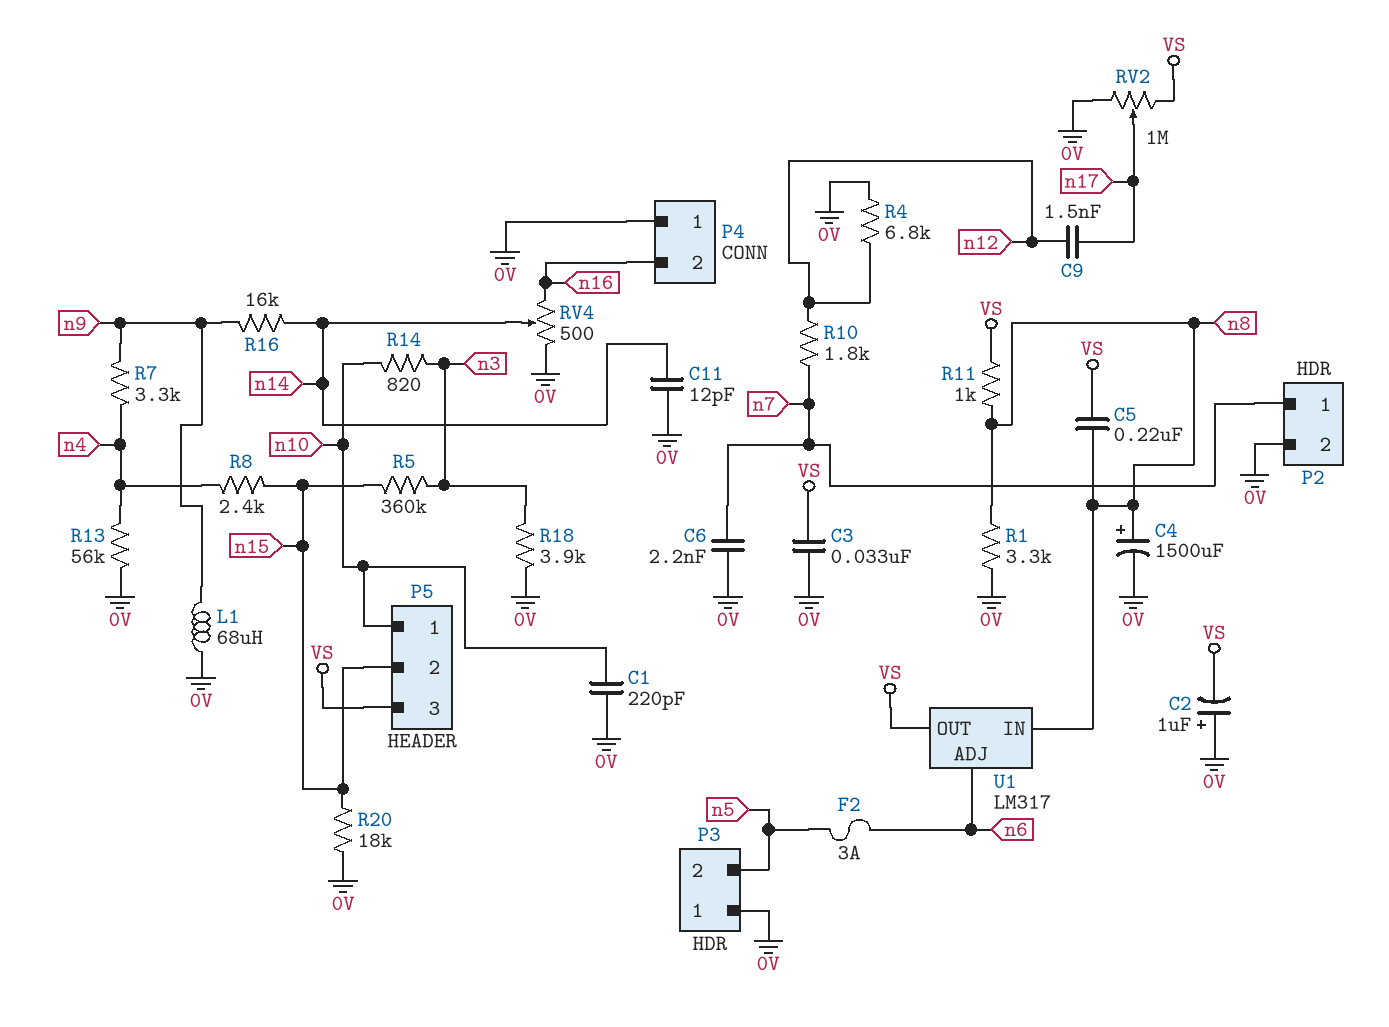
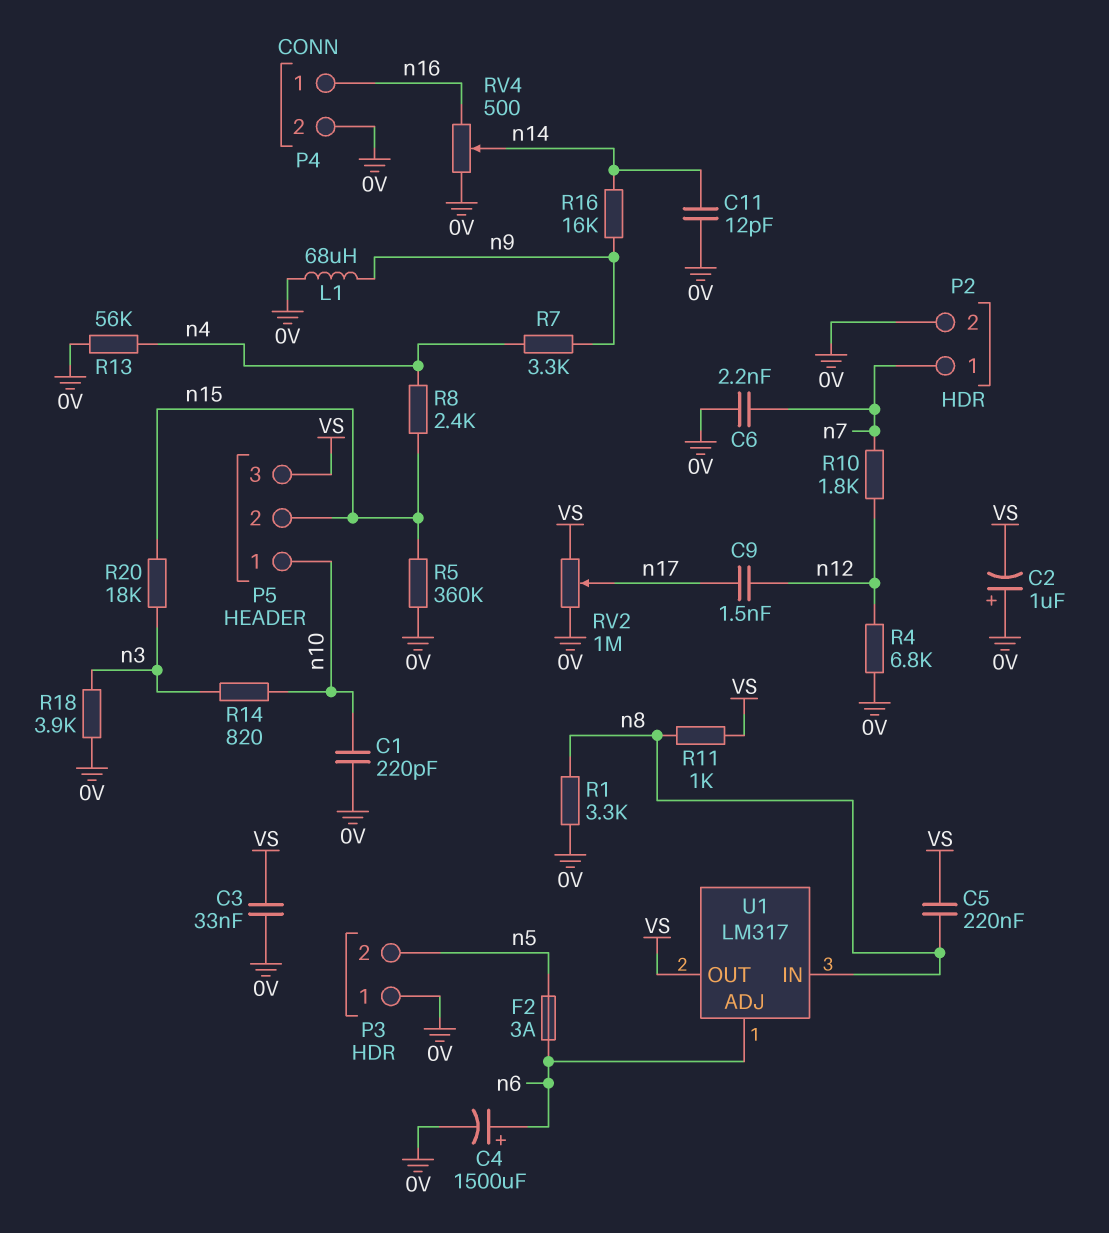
C4: 1500uF (plus n8, minus 0V) -> 1500uF (plus n6, minus 0V)
P4 pin 1: 0V -> n16
P4 pin 2: n16 -> 0V
R5: 360k (n3, n15) -> 360k (0V, n15)
R20: 18k (0V, n15) -> 18k (n3, n15)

_ _ _

● What to produce: Write out the records exactly. Do not carry the pictures over.

● Expected answer:
C4: 1500uF (plus n8, minus 0V) -> 1500uF (plus n6, minus 0V)
P4 pin 1: 0V -> n16
P4 pin 2: n16 -> 0V
R5: 360k (n3, n15) -> 360k (0V, n15)
R20: 18k (0V, n15) -> 18k (n3, n15)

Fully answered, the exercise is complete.